» Task prompt
Pick every line from the data below that contains the string "left" and copy it.

» Extracted data entries
══════════

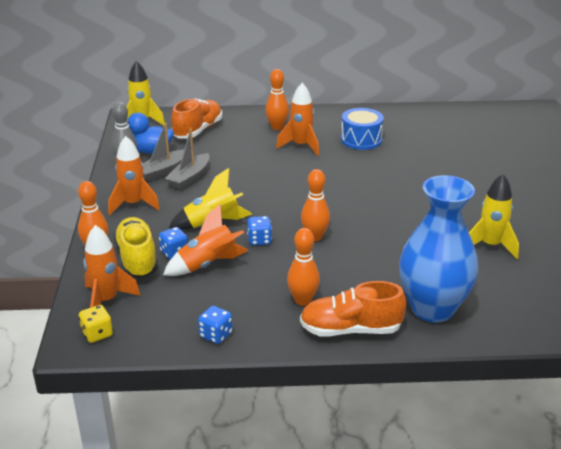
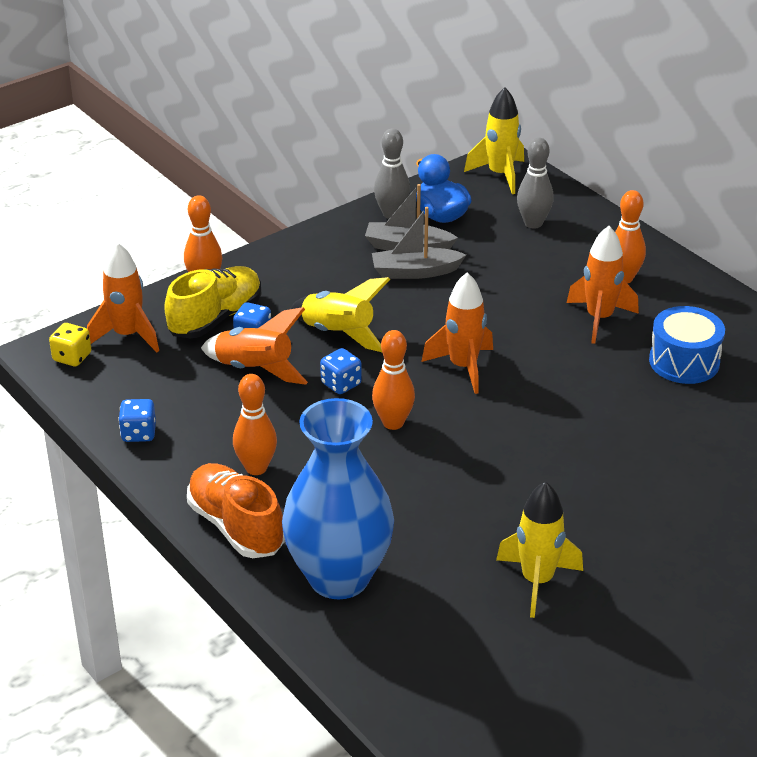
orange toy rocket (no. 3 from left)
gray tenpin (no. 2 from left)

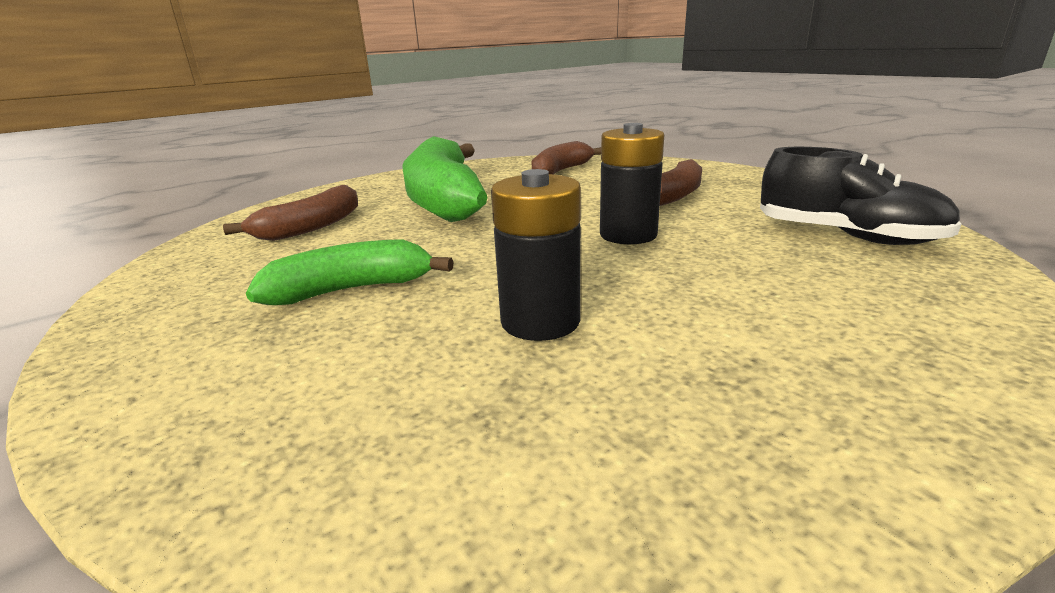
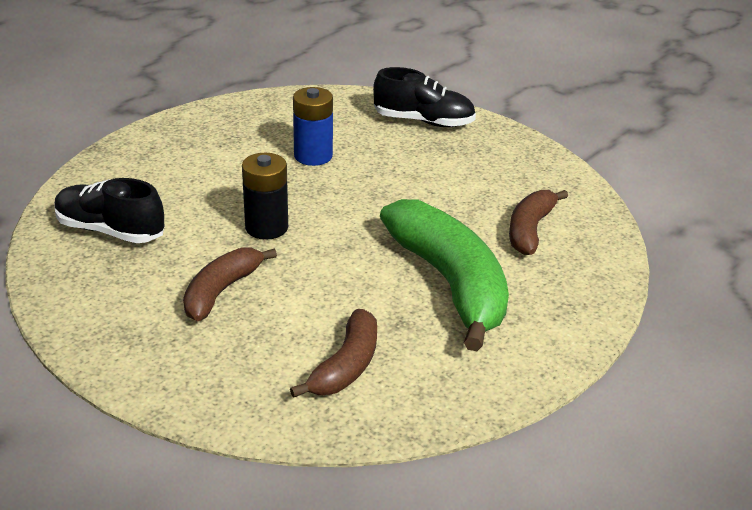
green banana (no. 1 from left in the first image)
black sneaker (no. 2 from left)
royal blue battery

══════════

» Answer to this task
orange toy rocket (no. 3 from left)
gray tenpin (no. 2 from left)
green banana (no. 1 from left in the first image)
black sneaker (no. 2 from left)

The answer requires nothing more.